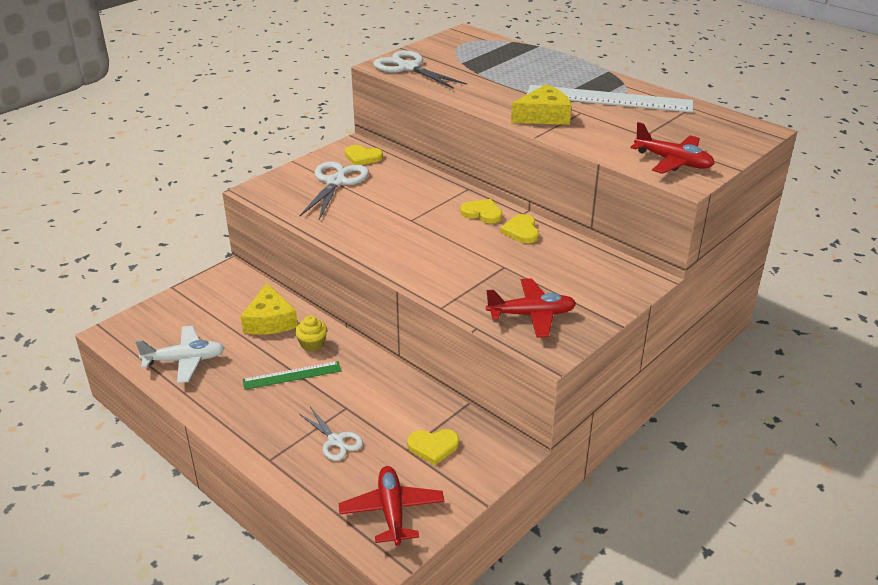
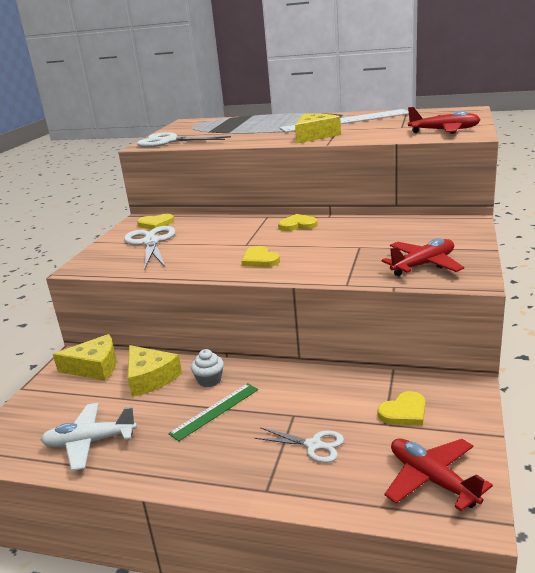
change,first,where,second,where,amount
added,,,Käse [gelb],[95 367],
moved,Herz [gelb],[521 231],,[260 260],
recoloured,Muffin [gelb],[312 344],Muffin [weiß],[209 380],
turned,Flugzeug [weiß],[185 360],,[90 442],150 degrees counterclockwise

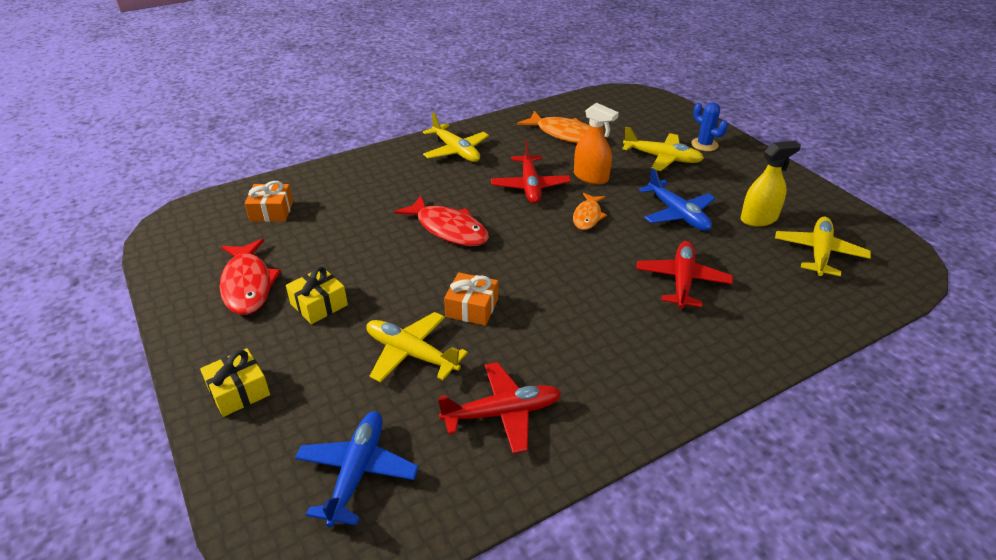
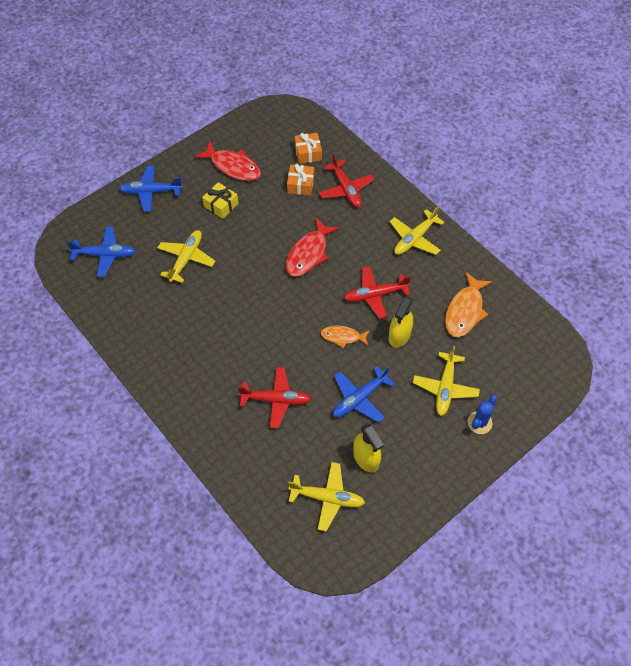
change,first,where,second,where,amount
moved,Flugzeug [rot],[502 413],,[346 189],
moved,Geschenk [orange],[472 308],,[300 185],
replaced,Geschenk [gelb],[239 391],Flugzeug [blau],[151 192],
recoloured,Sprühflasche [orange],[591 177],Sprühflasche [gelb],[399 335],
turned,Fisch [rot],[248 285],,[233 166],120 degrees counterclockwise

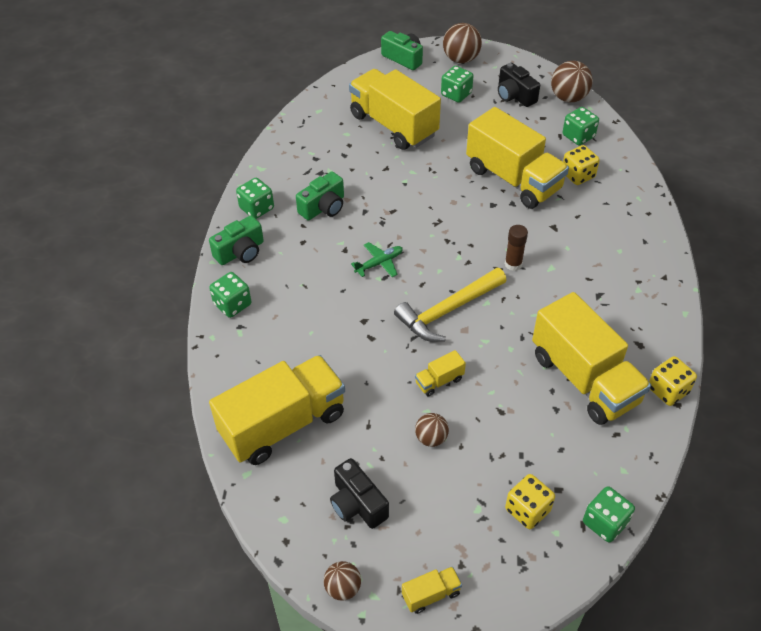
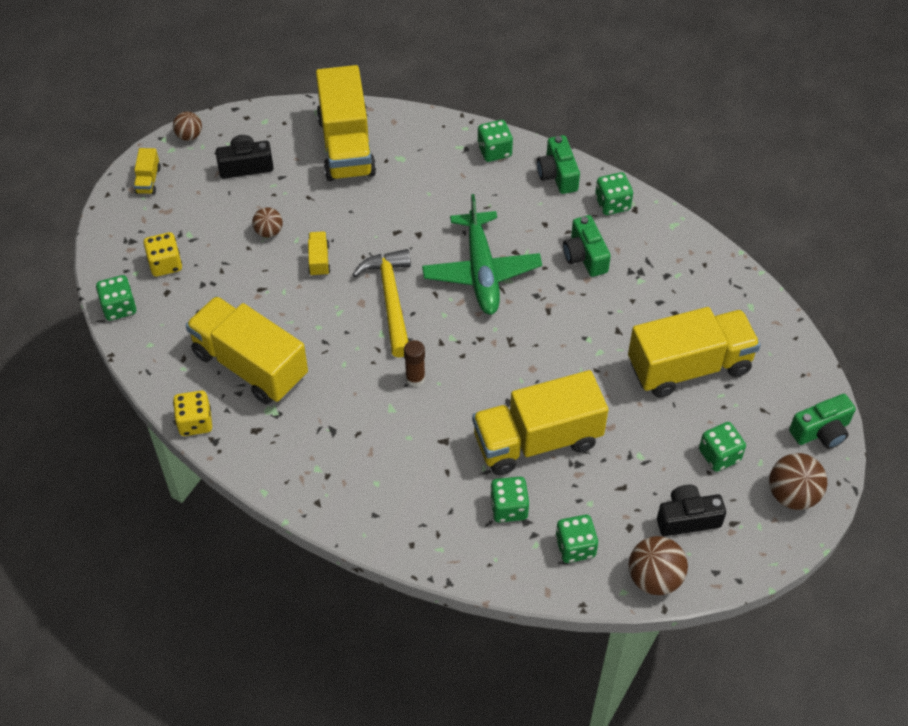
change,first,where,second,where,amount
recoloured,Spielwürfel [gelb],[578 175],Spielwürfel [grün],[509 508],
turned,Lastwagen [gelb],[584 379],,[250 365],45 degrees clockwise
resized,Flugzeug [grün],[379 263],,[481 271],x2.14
_____
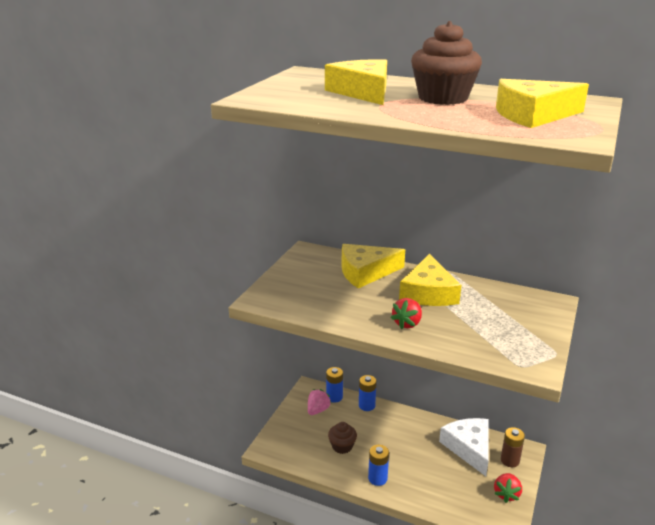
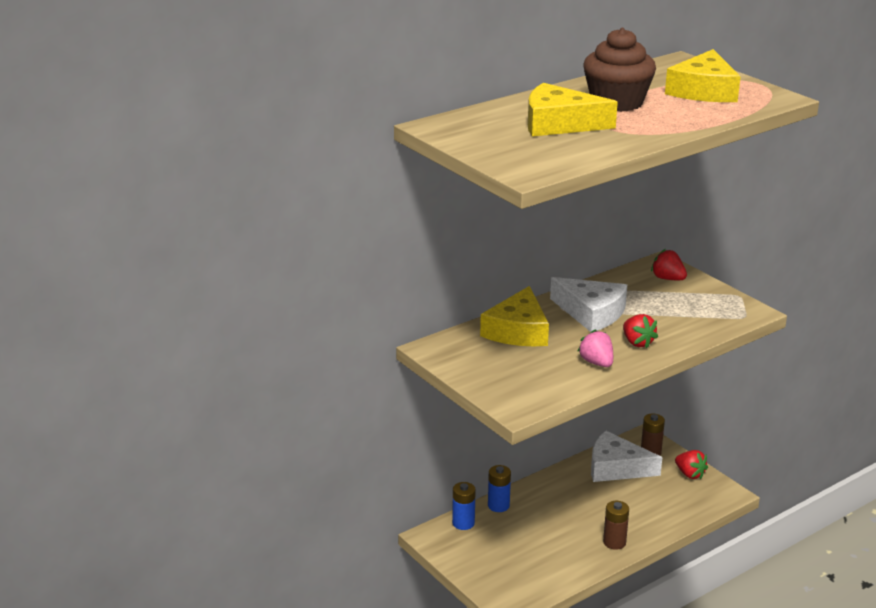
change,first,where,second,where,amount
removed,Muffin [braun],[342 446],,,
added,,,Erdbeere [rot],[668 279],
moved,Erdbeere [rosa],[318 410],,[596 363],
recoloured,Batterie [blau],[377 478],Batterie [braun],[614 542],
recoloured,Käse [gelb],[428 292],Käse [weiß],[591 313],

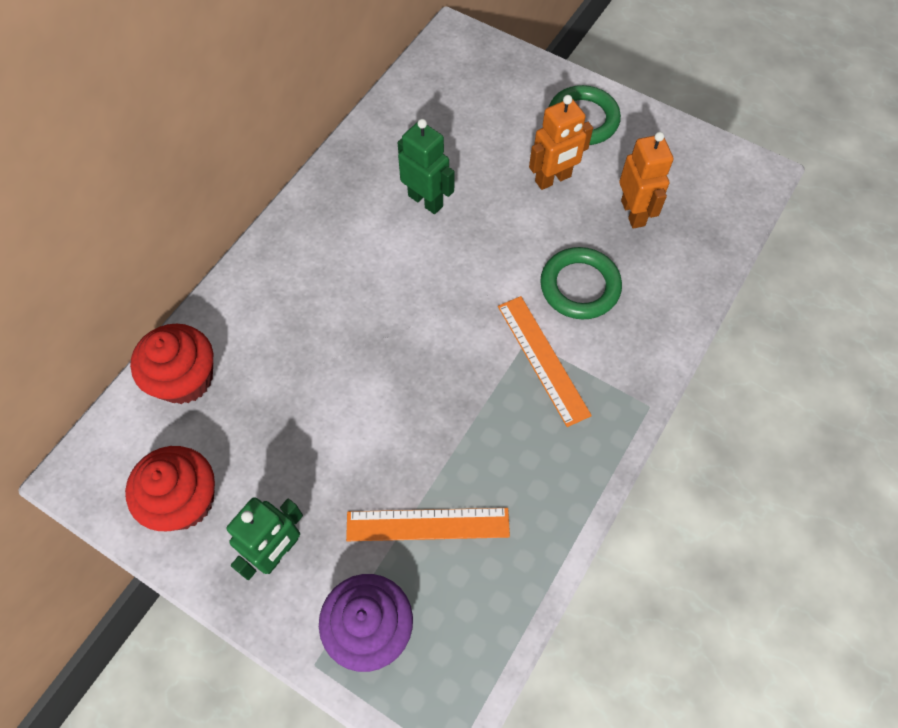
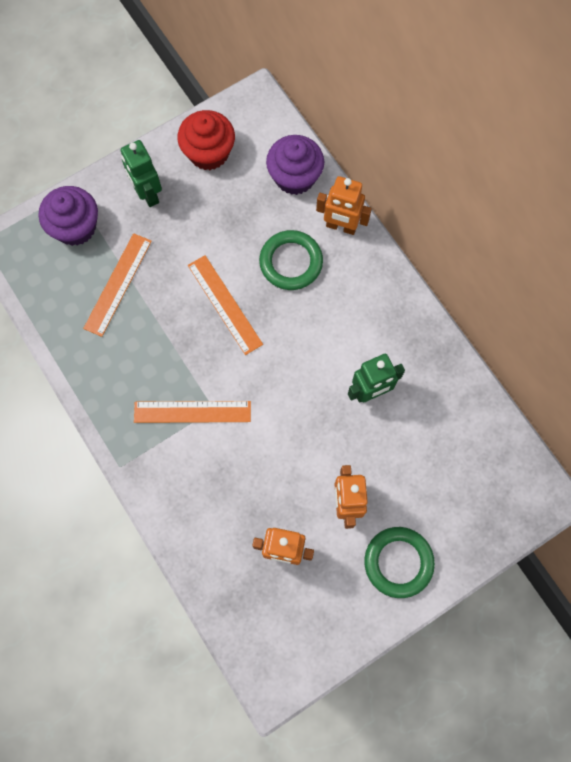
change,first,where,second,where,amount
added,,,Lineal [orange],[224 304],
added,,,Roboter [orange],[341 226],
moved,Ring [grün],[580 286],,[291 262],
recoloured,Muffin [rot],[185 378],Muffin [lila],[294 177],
_____
A count is needed of the lines in the entries that contain "Muffin". Supply only that number.

◆ **Your response**:
3